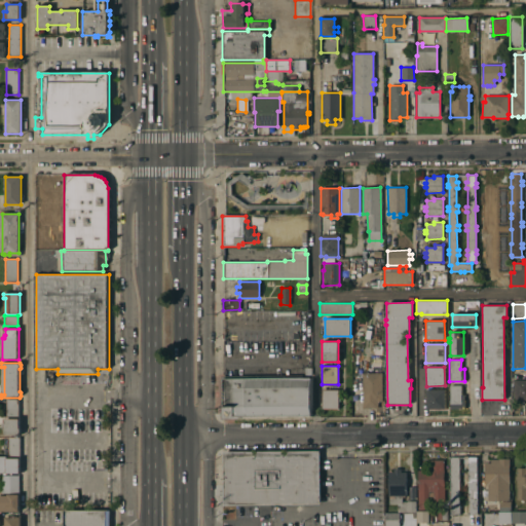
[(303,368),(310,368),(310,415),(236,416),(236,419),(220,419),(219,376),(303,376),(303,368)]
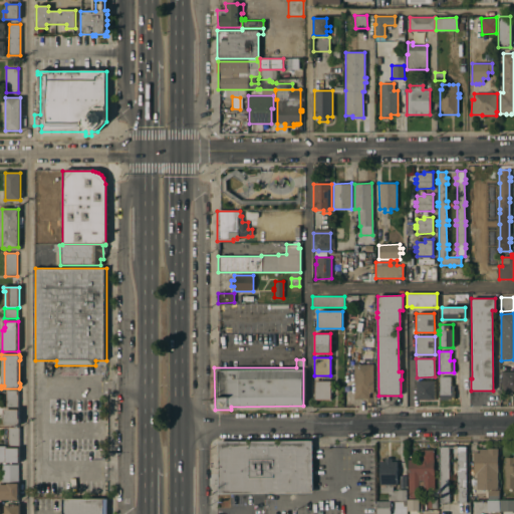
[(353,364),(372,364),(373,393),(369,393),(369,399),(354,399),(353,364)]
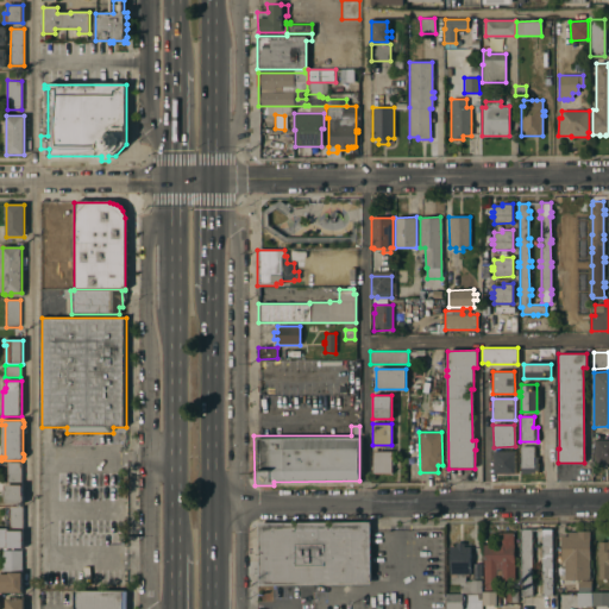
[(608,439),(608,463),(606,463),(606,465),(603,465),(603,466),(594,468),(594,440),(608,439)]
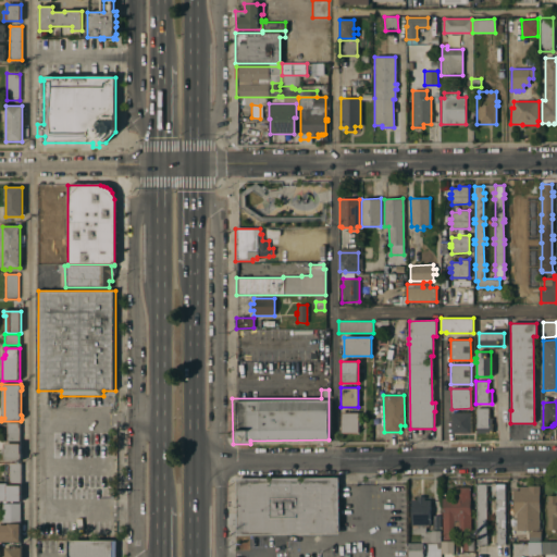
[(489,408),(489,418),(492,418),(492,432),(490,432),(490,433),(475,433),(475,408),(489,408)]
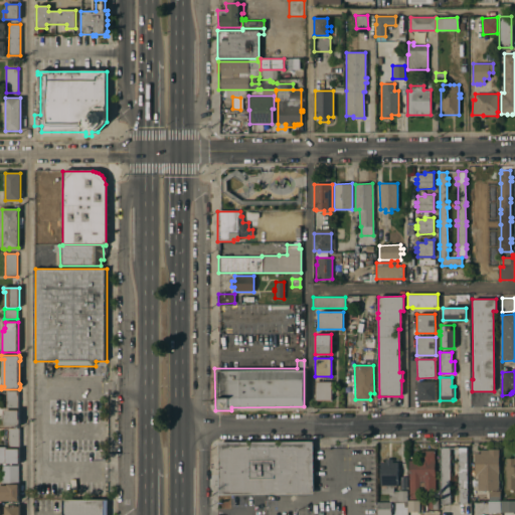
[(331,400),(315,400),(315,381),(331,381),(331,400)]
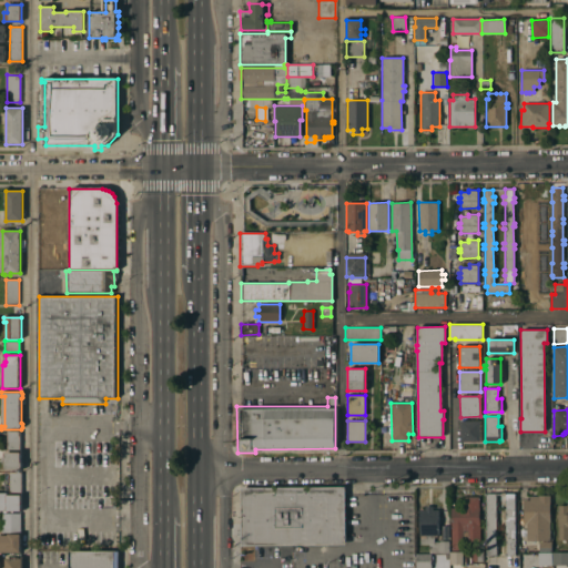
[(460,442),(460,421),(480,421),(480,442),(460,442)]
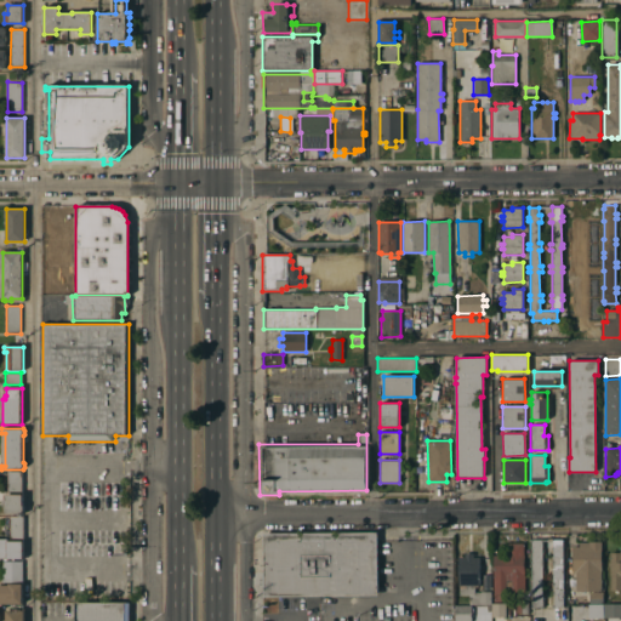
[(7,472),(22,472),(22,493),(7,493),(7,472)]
* * *
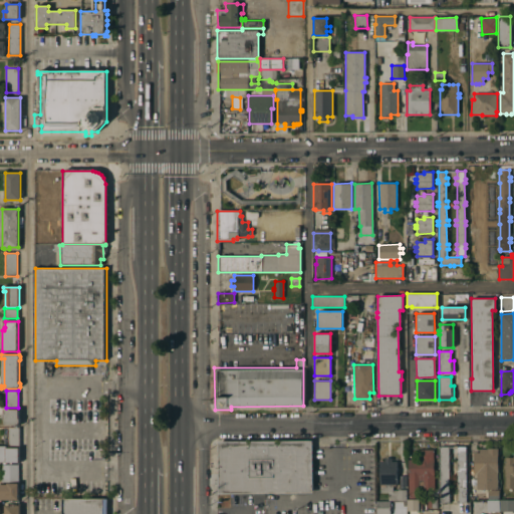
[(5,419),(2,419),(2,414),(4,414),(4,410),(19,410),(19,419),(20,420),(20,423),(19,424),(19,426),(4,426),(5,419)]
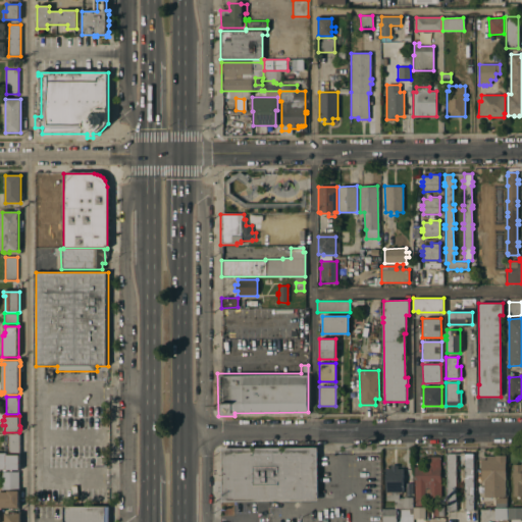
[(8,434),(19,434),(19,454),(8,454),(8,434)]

# Task prompt
Go to the line above holding "[(460,442),(460,421),(480,421),(480,442),(460,442)]", then copy exactly each line down to and including the one holding "[(7,472),(22,472),(22,493),(7,493),(7,472)]", leaving pictures out.

# Expected answer
[(460,442),(460,421),(480,421),(480,442),(460,442)]
[(7,472),(22,472),(22,493),(7,493),(7,472)]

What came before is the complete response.